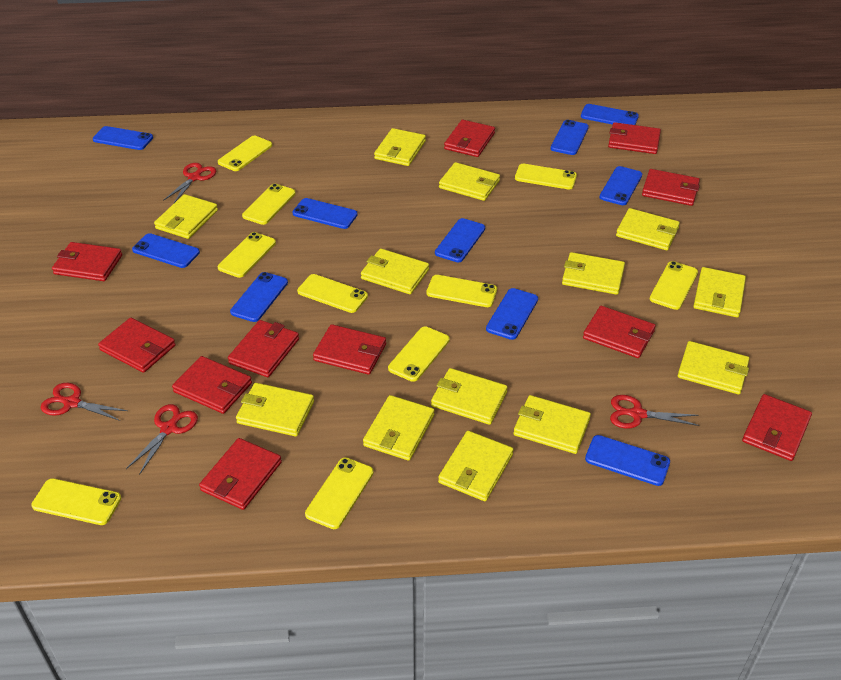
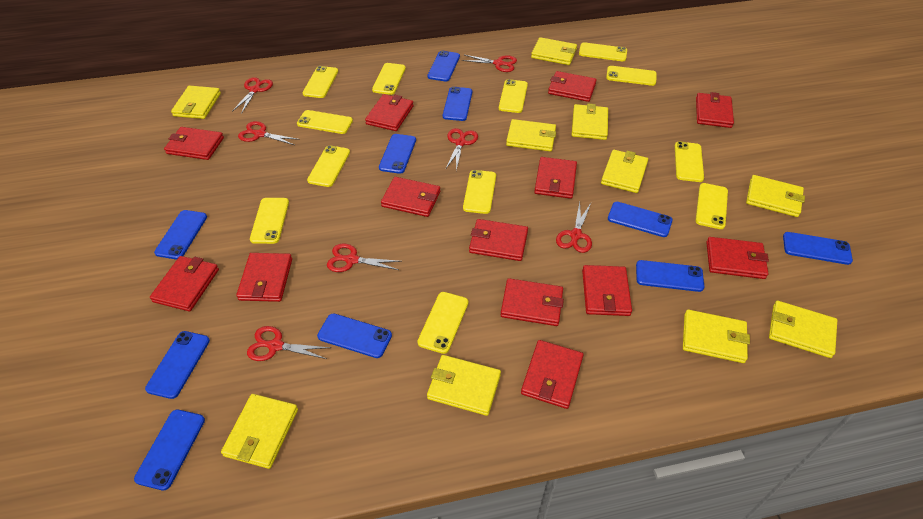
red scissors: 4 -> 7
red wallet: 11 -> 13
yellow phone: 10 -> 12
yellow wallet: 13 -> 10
+++
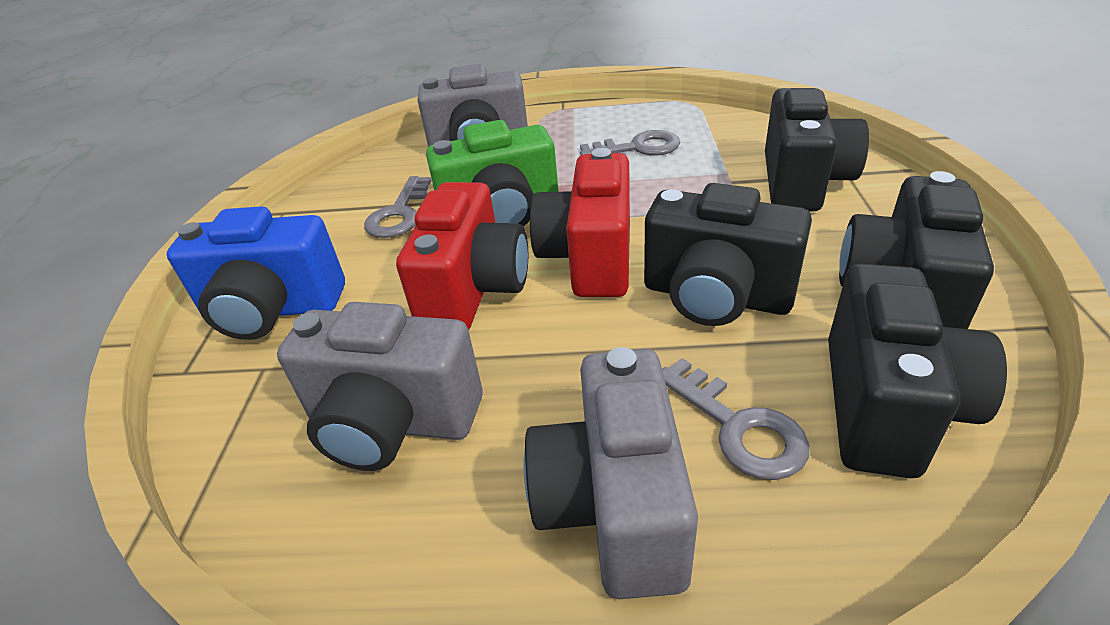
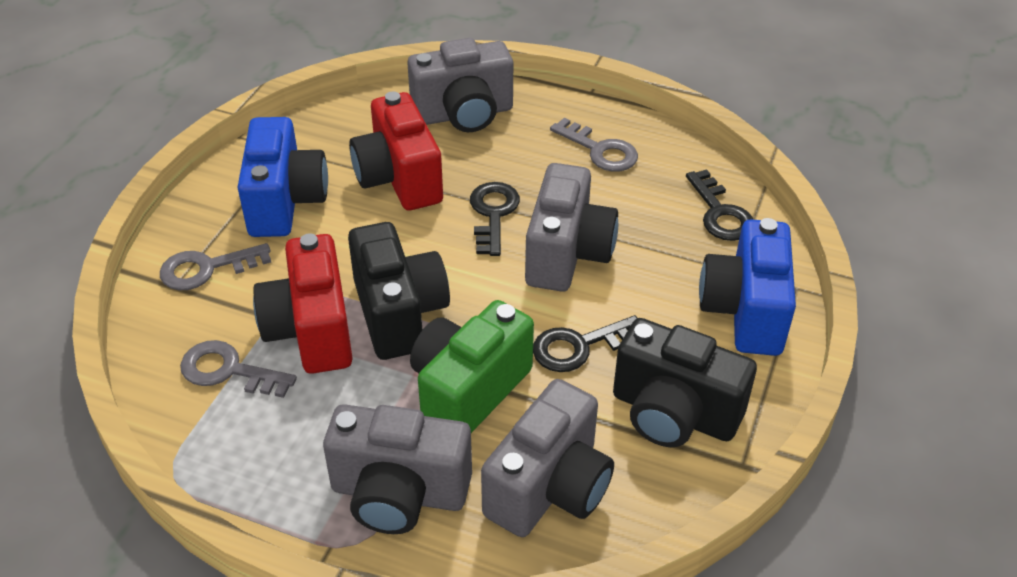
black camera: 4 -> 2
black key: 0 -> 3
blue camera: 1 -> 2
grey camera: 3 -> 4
+++
▶ **Task item**: Only the lines above starting with the one with "black camera: 4 -> 2" and going through the one with "grey camera: 3 -> 4" are to be copied, word for word and with both ends kept.

▶ **Exercise response**:
black camera: 4 -> 2
black key: 0 -> 3
blue camera: 1 -> 2
grey camera: 3 -> 4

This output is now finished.